### MATERIAL PROVIDED ###

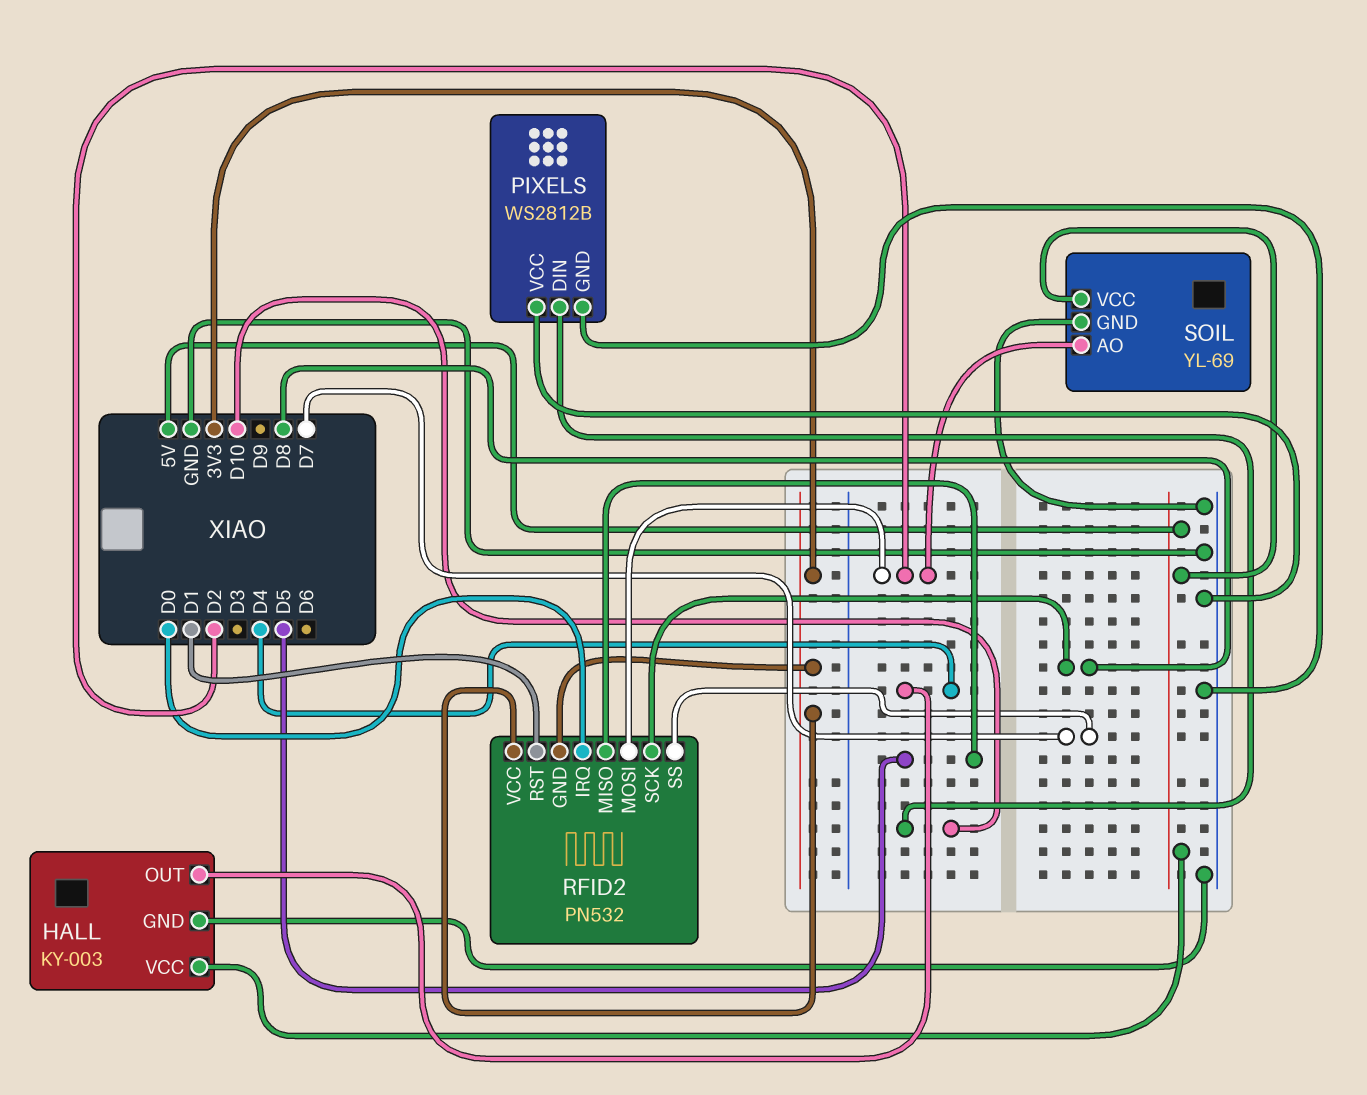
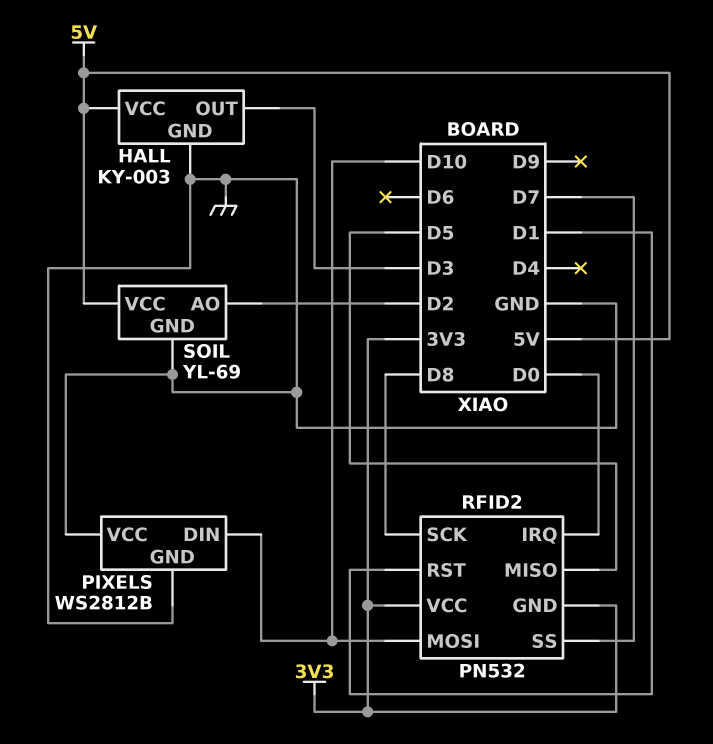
HALL pin OUT: D4 -> D3
RFID2 pin MOSI: D2 -> D10

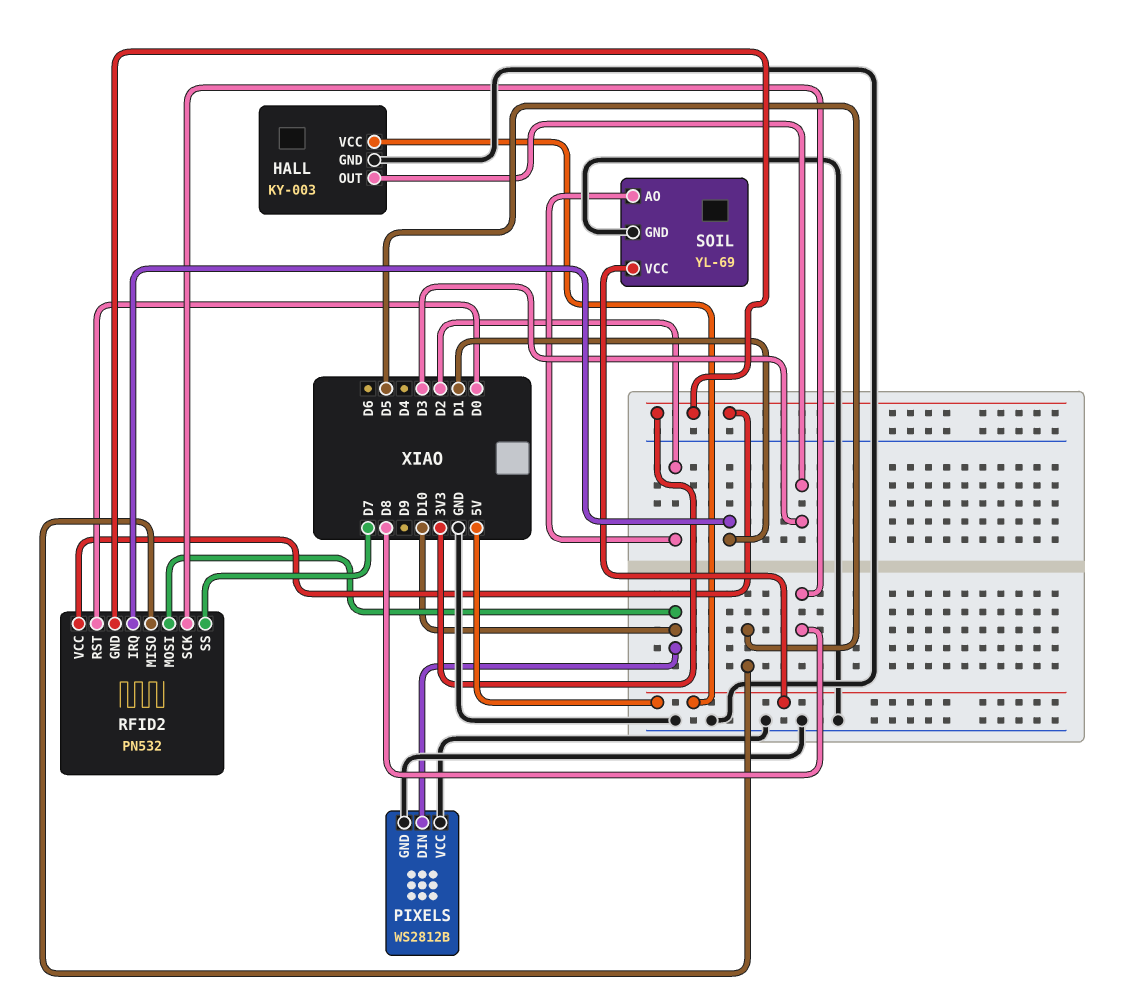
RFID2 pin IRQ: D0 -> D1
RFID2 pin RST: D1 -> D0

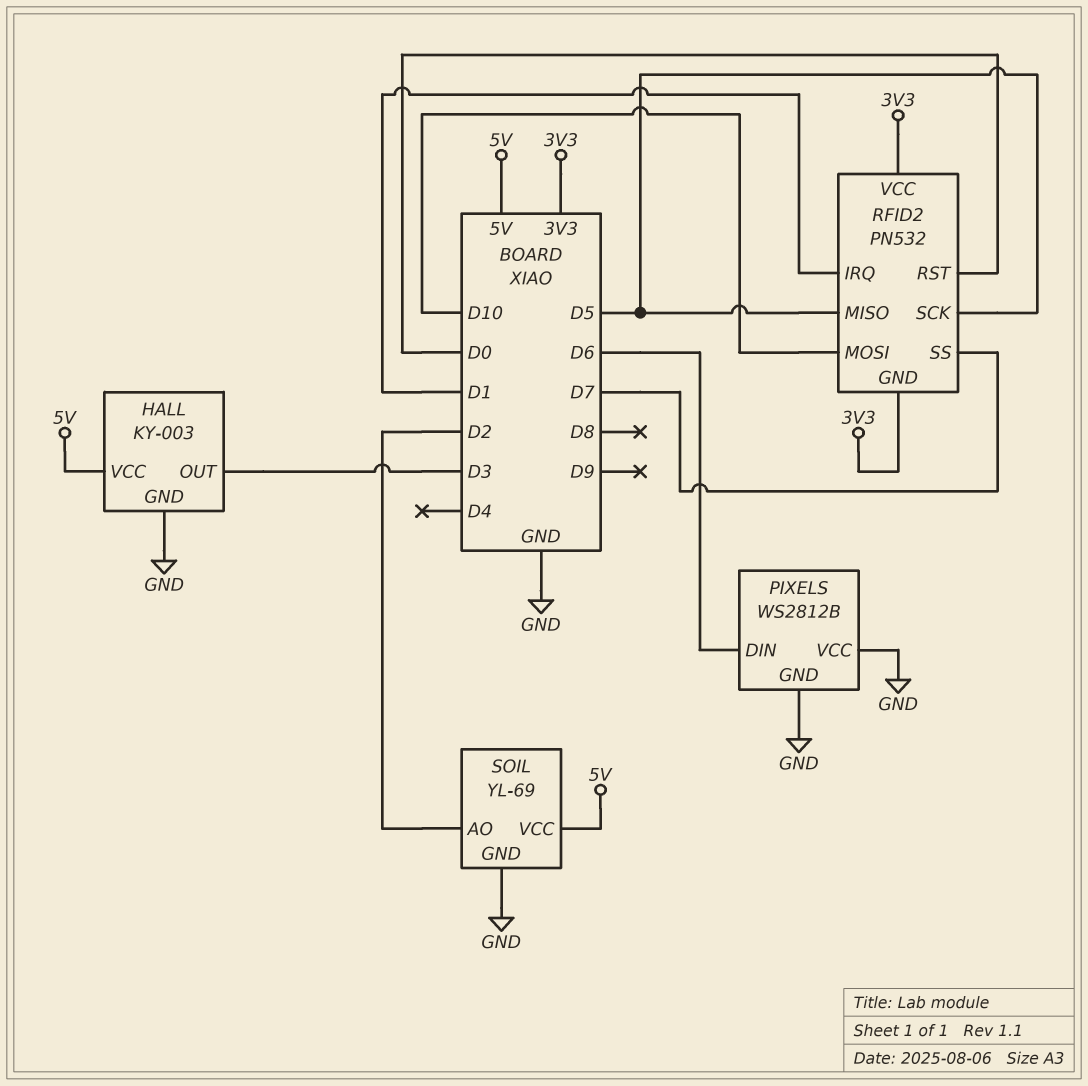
PIXELS pin DIN: D10 -> D6
RFID2 pin SCK: D8 -> D5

###

**ABOUT THIS EXERCISE**
In your copy, please omit the pictures and print every line of the records exactly.

**RESULT OF THE EXERCISE**
HALL pin OUT: D4 -> D3
RFID2 pin MOSI: D2 -> D10

RFID2 pin IRQ: D0 -> D1
RFID2 pin RST: D1 -> D0

PIXELS pin DIN: D10 -> D6
RFID2 pin SCK: D8 -> D5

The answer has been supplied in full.